-- Instruction --
Swap every "none" in the records below for "unset", keeping everything else the same, and write the lines out again with the pictures omitted.

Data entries

********

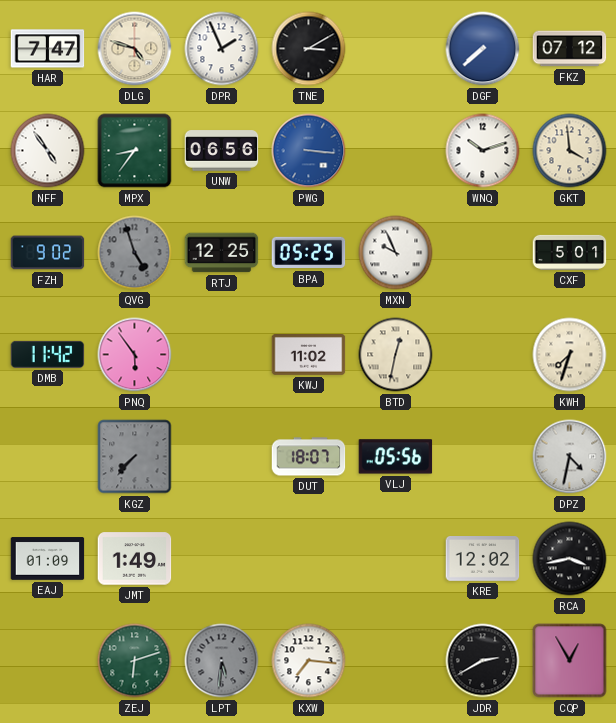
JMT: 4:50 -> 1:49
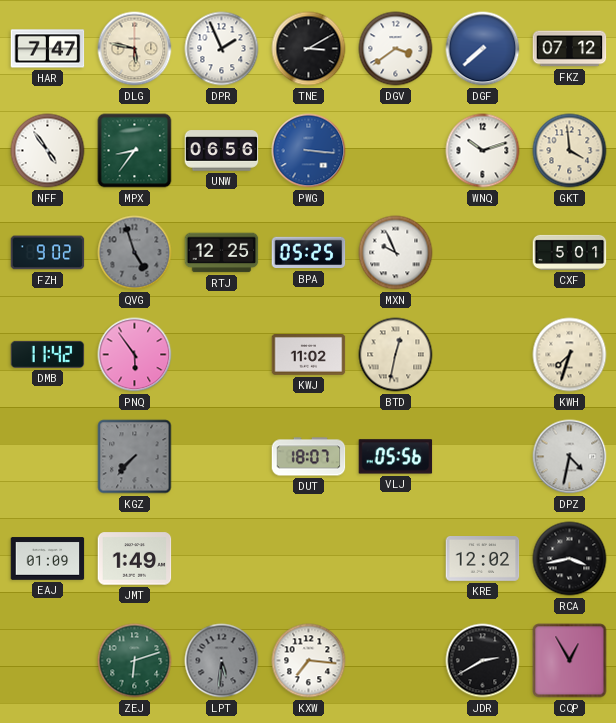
DLG: 4:48 -> 5:47
DGV: none -> 3:39
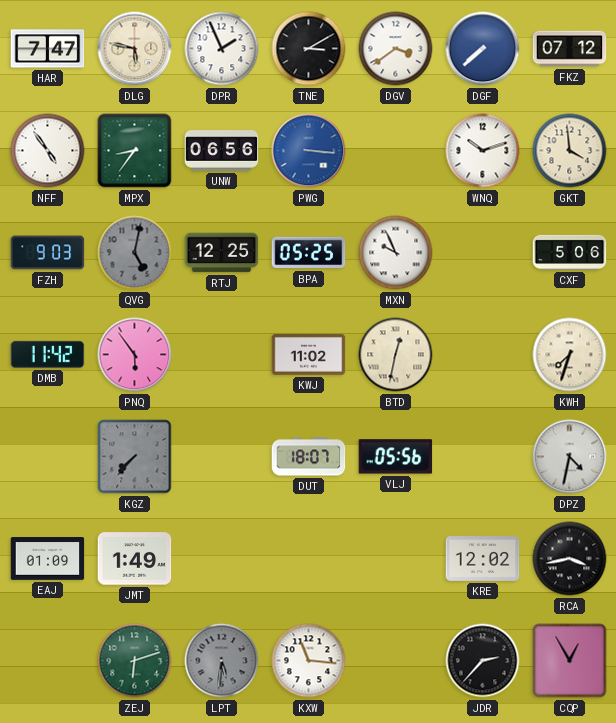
FZH: 9:02 -> 9:03
QVG: 4:57 -> 5:02
CXF: 5:01 -> 5:06
KXW: 7:16 -> 11:16
JDR: 2:40 -> 2:37
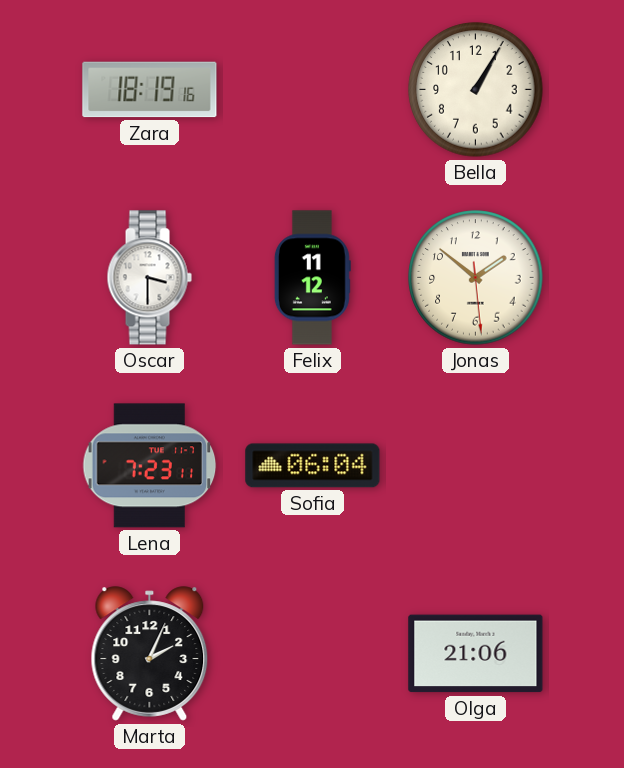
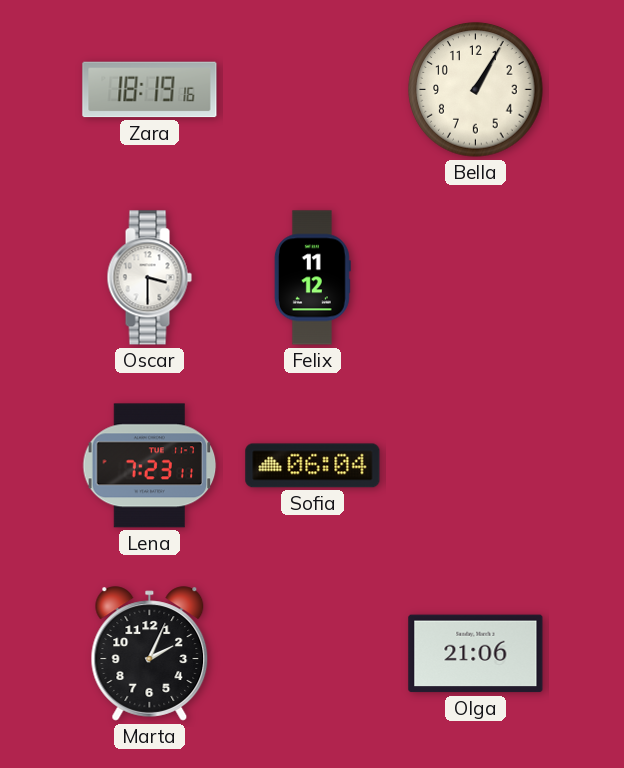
Jonas: 1:51 -> none
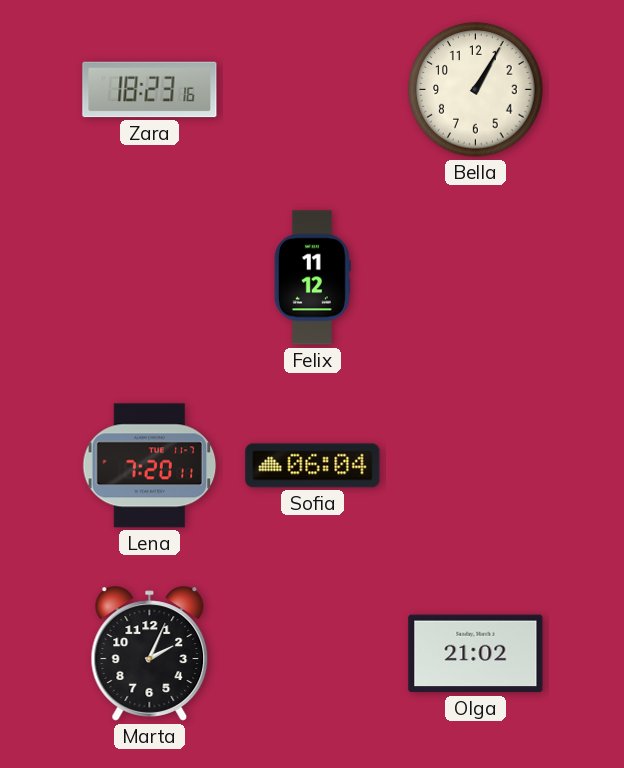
Zara: 18:19 -> 18:23
Oscar: 3:30 -> none
Lena: 7:23 -> 7:20
Olga: 21:06 -> 21:02
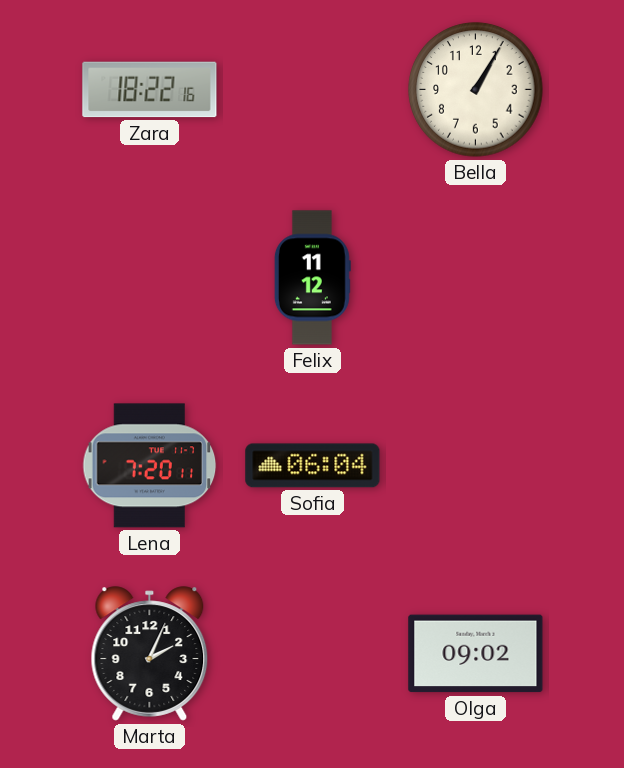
Zara: 18:23 -> 18:22
Olga: 21:02 -> 09:02
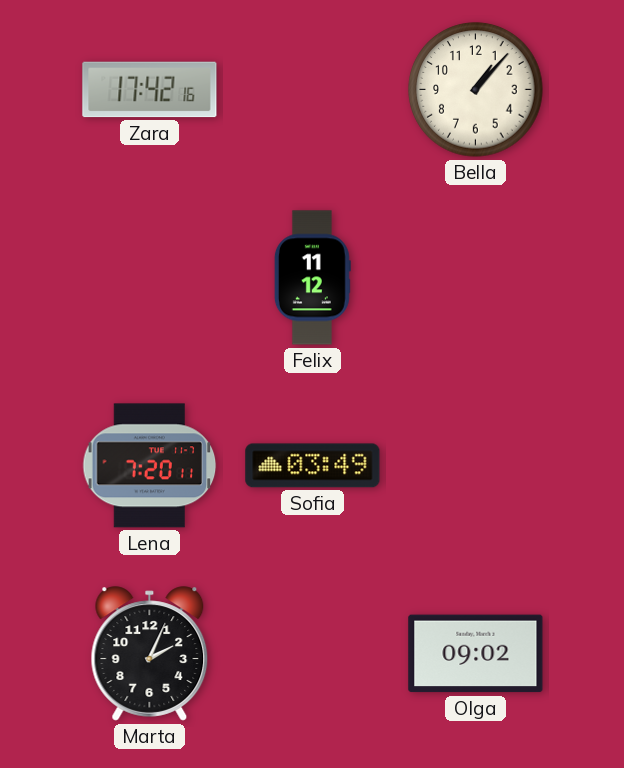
Zara: 18:22 -> 17:42
Bella: 1:05 -> 1:07
Sofia: 06:04 -> 03:49
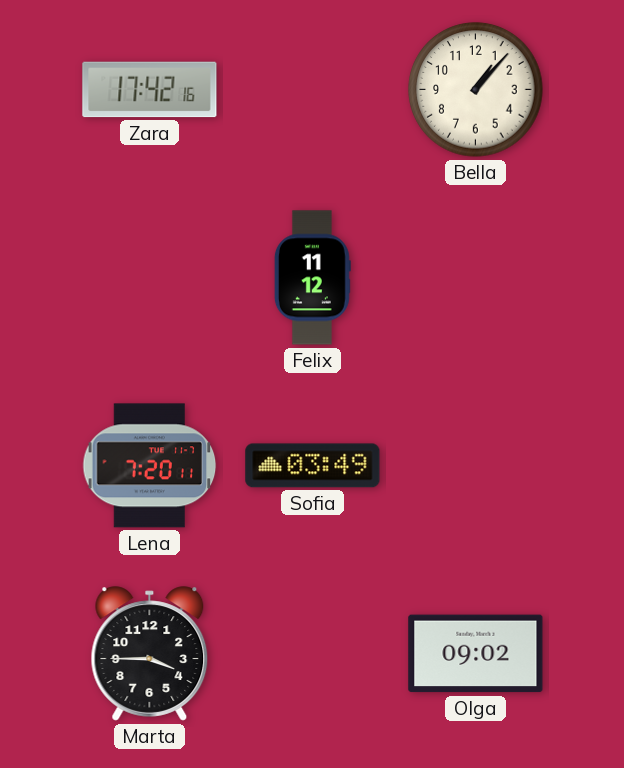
Marta: 2:04 -> 3:45
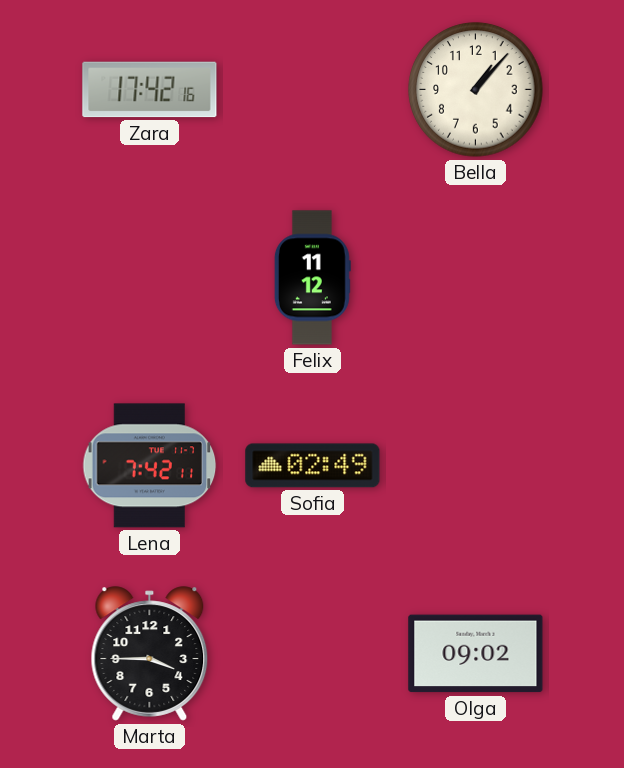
Lena: 7:20 -> 7:42
Sofia: 03:49 -> 02:49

********

-- Result of the task --
JMT: 4:50 -> 1:49
DLG: 4:48 -> 5:47
DGV: unset -> 3:39
FZH: 9:02 -> 9:03
QVG: 4:57 -> 5:02
CXF: 5:01 -> 5:06
KXW: 7:16 -> 11:16
JDR: 2:40 -> 2:37
Jonas: 1:51 -> unset
Zara: 18:19 -> 18:23
Oscar: 3:30 -> unset
Lena: 7:23 -> 7:20
Olga: 21:06 -> 21:02
Zara: 18:23 -> 18:22
Olga: 21:02 -> 09:02
Zara: 18:22 -> 17:42
Bella: 1:05 -> 1:07
Sofia: 06:04 -> 03:49
Marta: 2:04 -> 3:45
Lena: 7:20 -> 7:42
Sofia: 03:49 -> 02:49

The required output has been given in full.